What is expected :: Scan the material that follows. Copy every line containing the word "slope".

Provided records ::
--- START ---

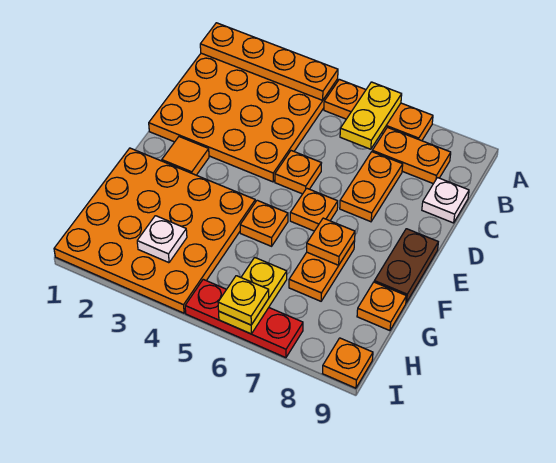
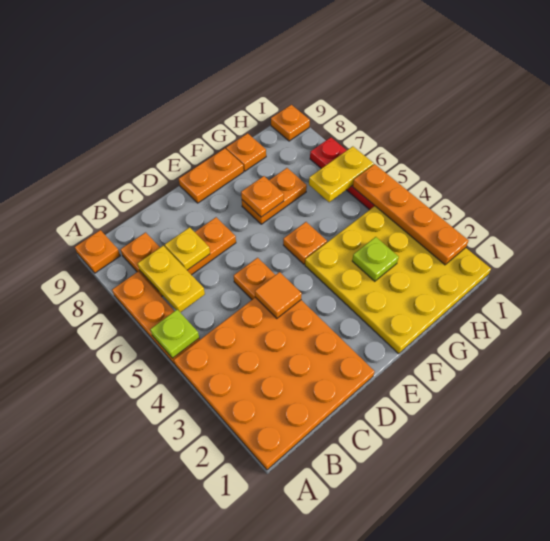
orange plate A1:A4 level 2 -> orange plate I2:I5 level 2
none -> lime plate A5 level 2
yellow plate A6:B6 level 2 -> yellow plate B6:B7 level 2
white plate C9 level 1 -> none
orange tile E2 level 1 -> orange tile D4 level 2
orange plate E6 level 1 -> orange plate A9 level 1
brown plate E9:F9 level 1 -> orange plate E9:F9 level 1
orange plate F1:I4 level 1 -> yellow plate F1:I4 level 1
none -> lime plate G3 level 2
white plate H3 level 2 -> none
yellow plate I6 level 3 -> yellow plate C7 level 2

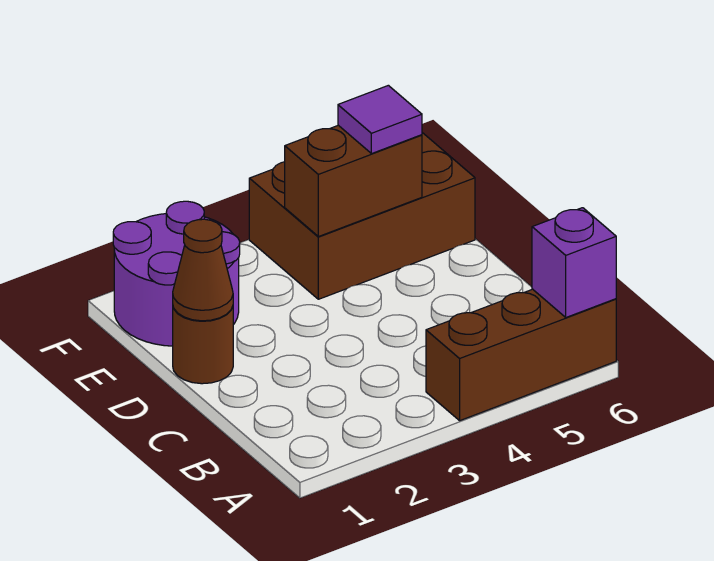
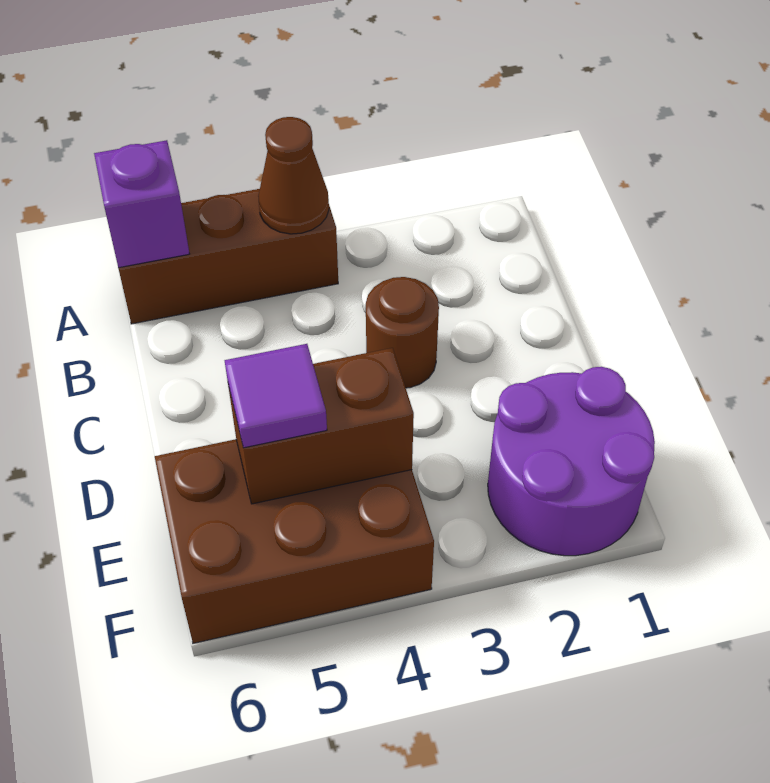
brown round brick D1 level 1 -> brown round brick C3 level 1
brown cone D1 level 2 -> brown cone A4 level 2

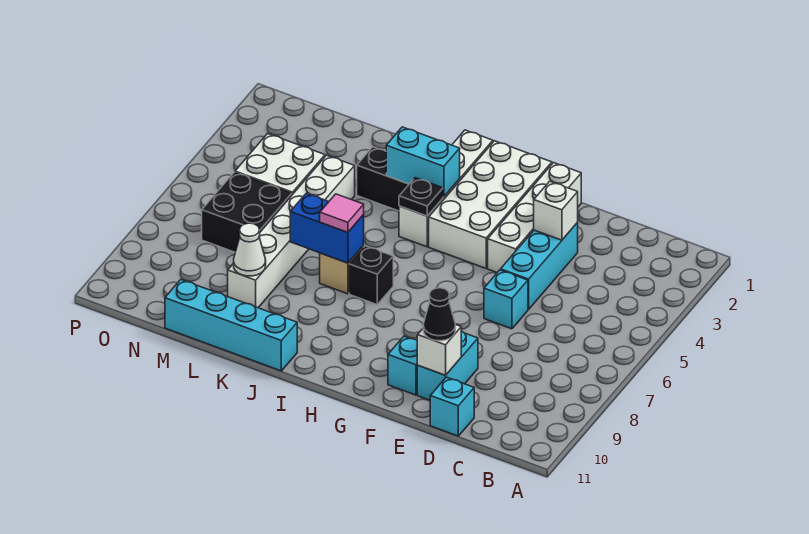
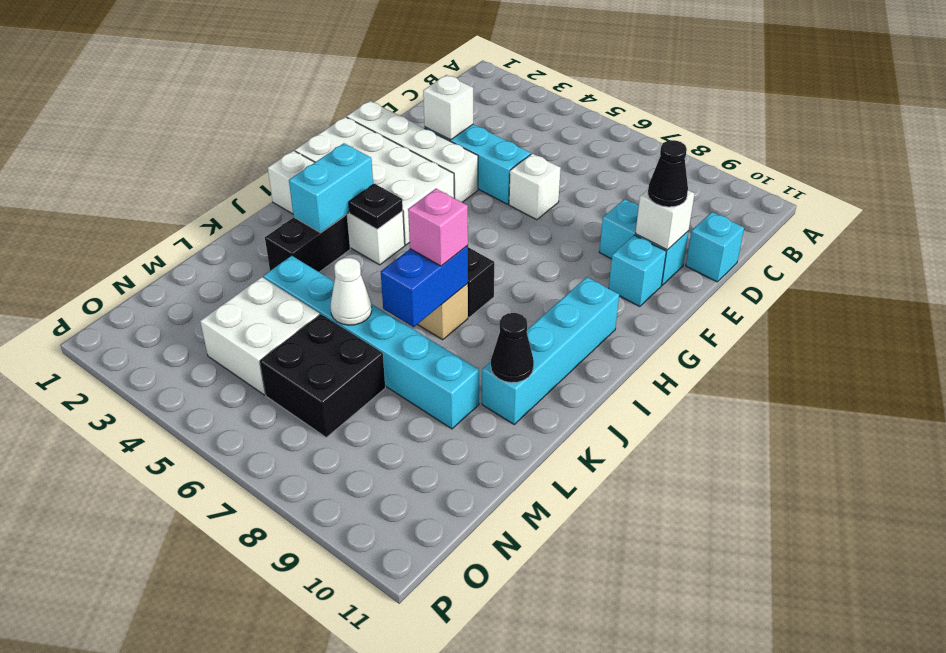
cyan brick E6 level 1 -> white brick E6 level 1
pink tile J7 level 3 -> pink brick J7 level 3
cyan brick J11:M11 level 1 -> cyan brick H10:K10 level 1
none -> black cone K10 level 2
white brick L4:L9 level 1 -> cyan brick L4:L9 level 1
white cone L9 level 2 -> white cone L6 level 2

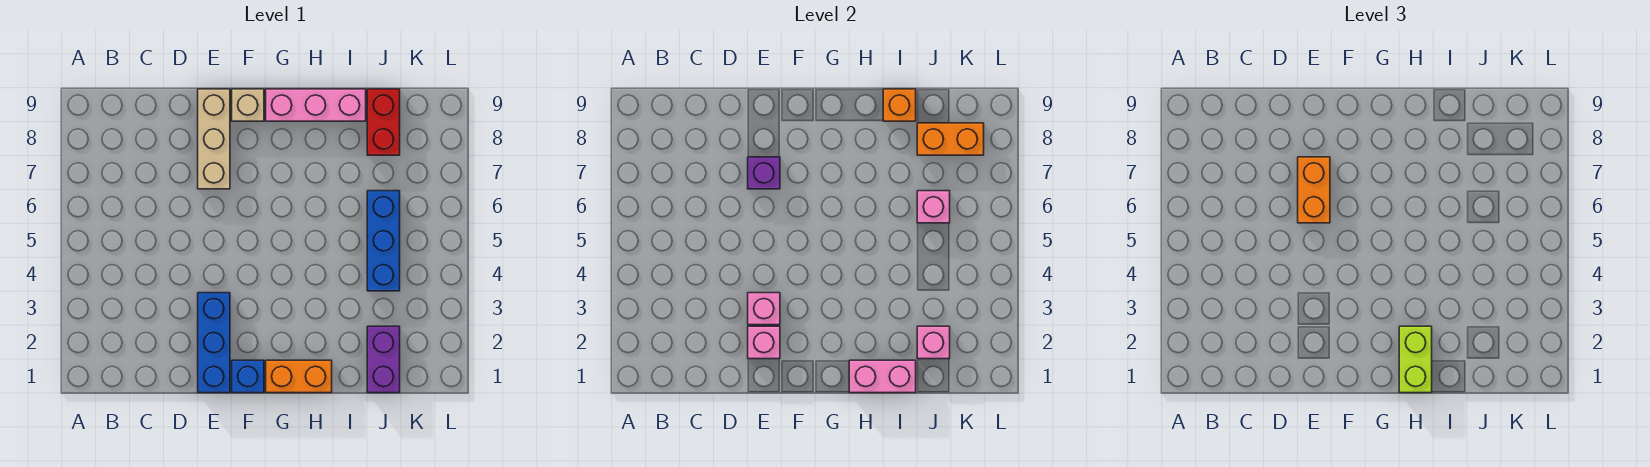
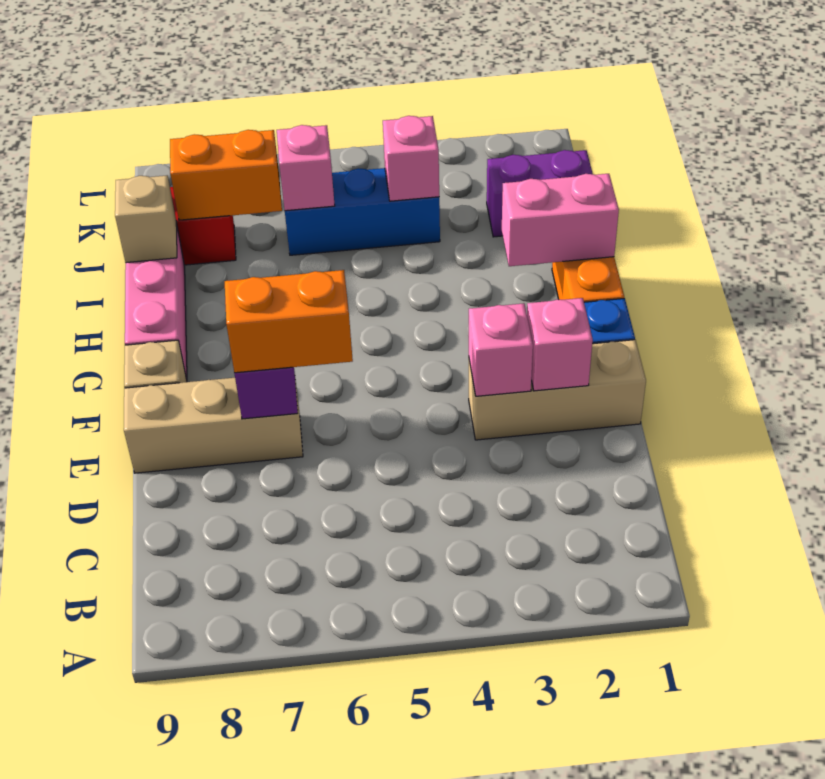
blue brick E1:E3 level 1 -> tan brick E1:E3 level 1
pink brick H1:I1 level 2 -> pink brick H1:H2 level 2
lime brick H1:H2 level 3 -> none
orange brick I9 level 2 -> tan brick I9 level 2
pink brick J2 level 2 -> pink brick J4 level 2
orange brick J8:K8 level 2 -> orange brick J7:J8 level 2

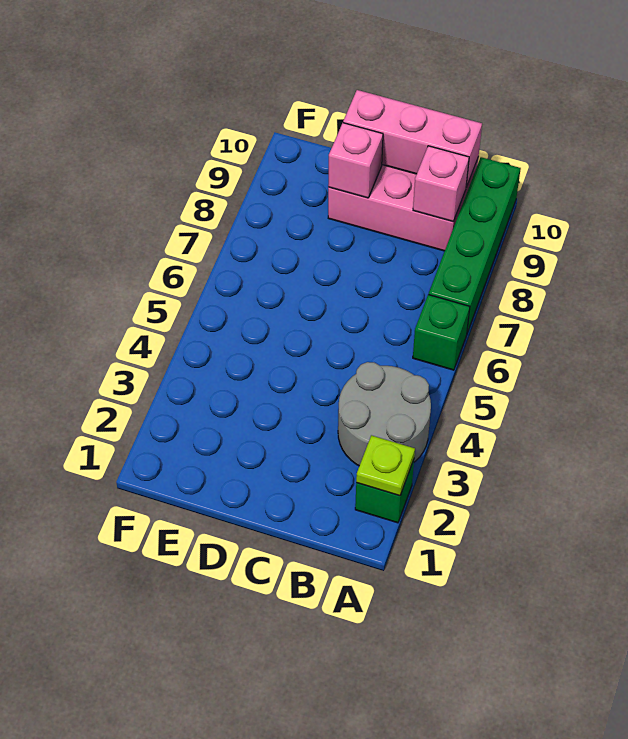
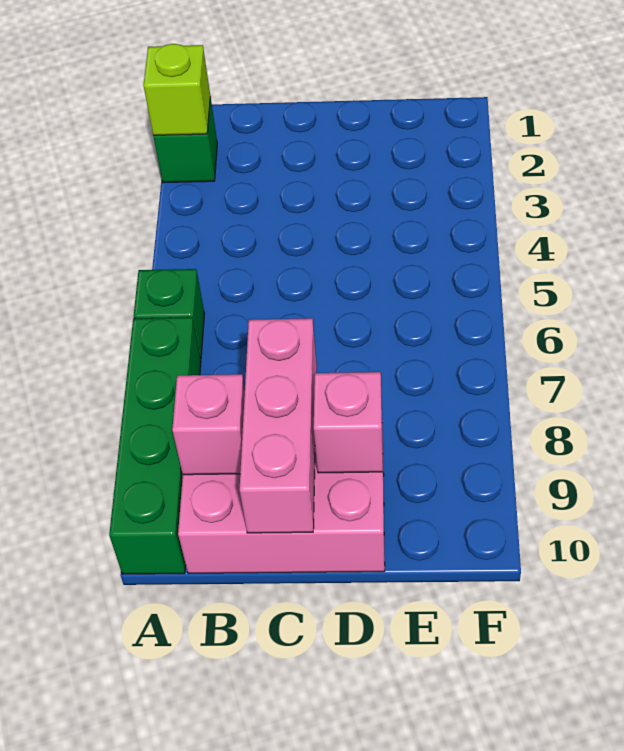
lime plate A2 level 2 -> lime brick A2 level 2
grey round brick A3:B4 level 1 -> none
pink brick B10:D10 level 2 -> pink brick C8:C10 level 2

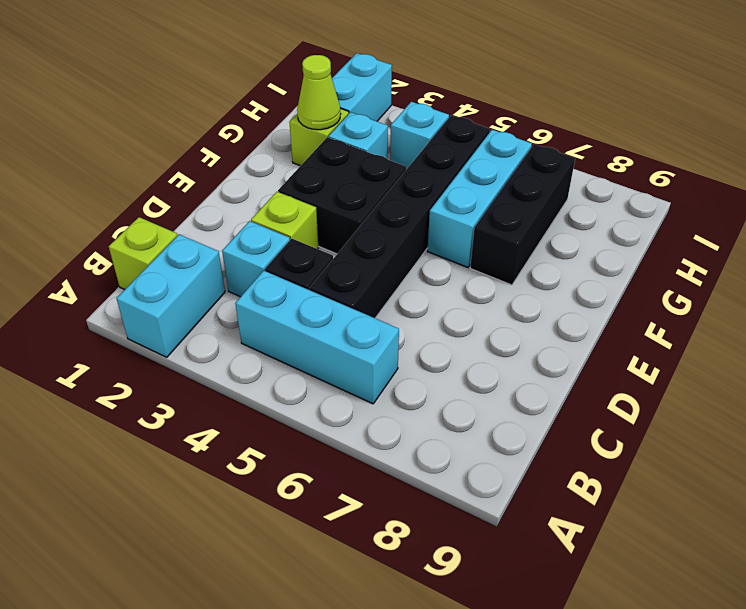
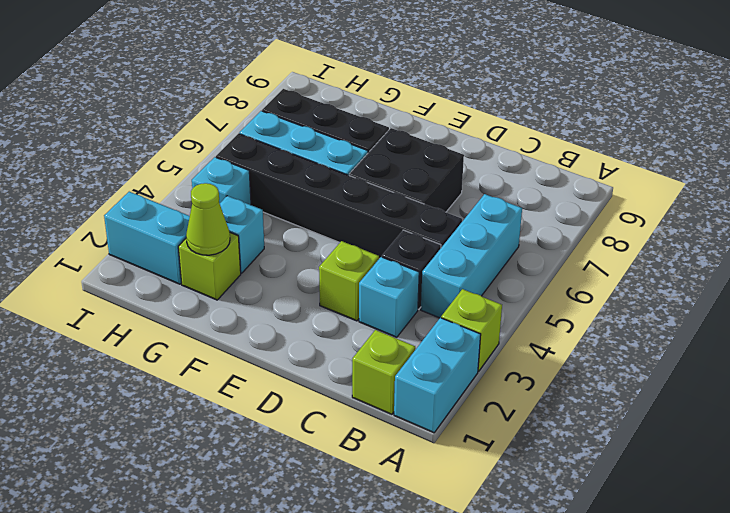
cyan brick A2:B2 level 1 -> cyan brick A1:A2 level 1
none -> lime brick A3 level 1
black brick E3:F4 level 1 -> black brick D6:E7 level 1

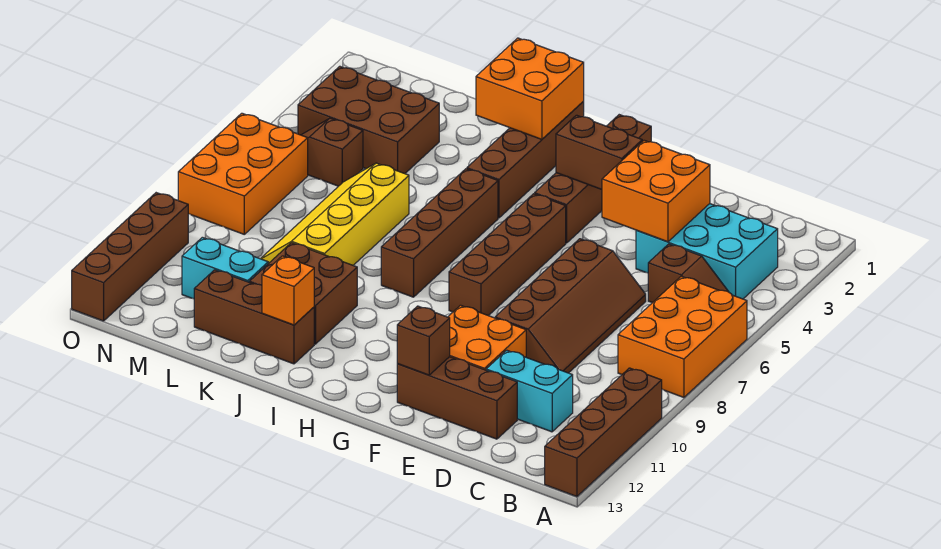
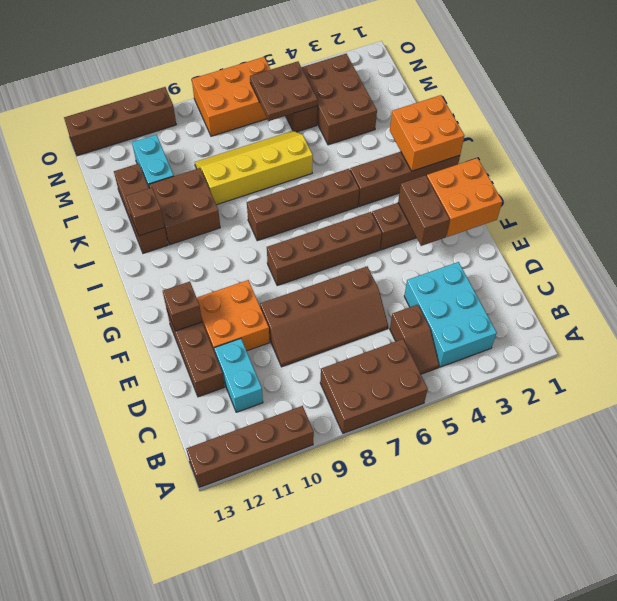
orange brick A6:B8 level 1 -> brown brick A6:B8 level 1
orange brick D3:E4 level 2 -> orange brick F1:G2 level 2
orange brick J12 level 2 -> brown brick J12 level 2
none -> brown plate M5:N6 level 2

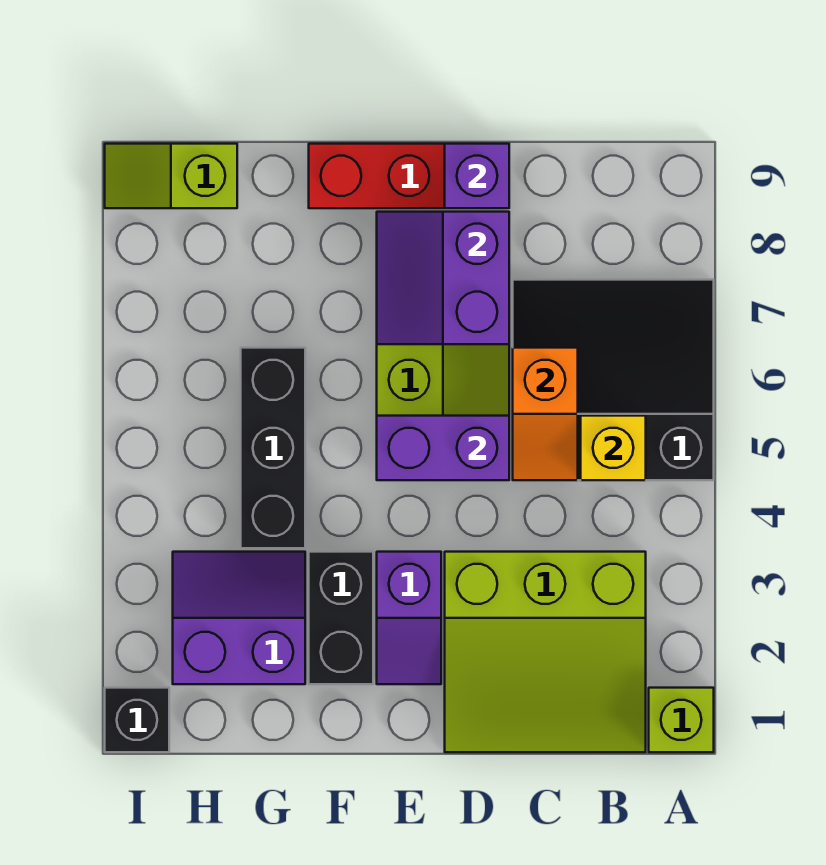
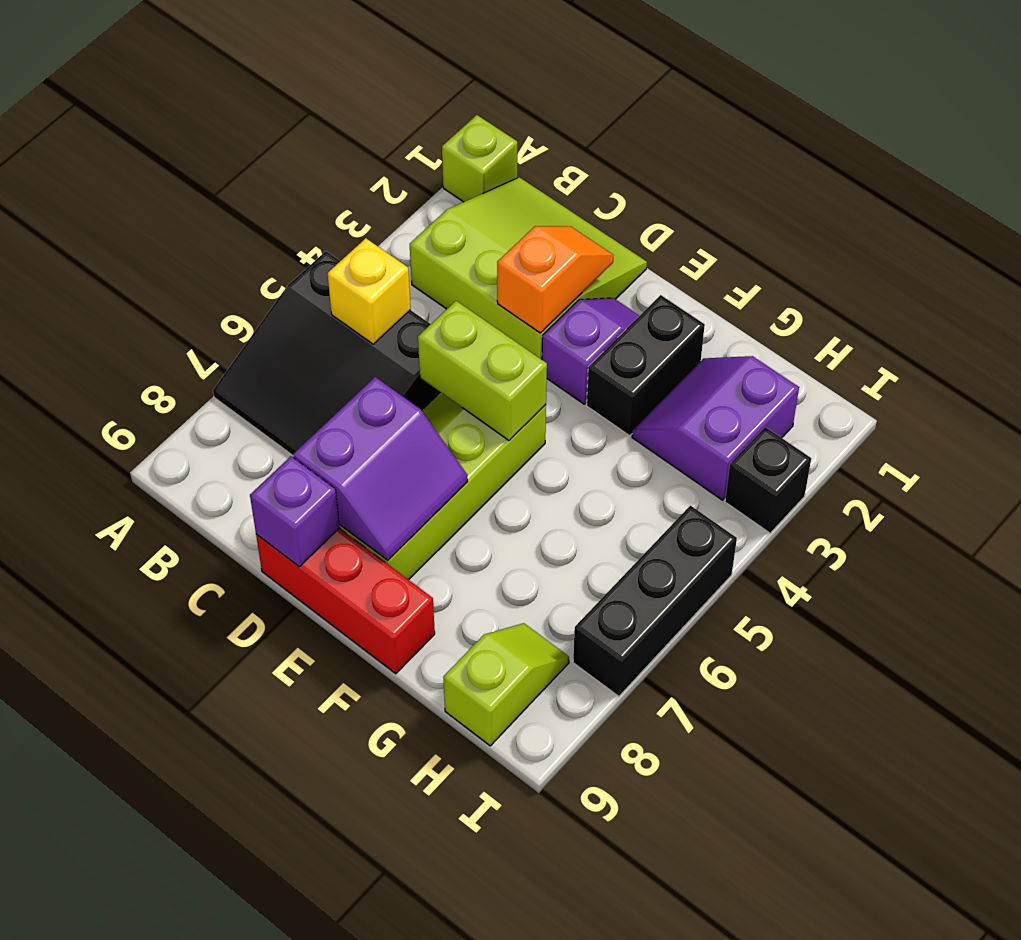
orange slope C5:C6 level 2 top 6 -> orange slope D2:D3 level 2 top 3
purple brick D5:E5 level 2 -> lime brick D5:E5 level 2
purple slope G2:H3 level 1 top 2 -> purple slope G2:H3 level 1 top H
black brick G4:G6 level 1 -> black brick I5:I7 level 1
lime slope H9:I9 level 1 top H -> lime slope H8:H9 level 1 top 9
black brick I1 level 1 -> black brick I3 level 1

--- END ---

Answer space ::
orange slope C5:C6 level 2 top 6 -> orange slope D2:D3 level 2 top 3
purple slope G2:H3 level 1 top 2 -> purple slope G2:H3 level 1 top H
lime slope H9:I9 level 1 top H -> lime slope H8:H9 level 1 top 9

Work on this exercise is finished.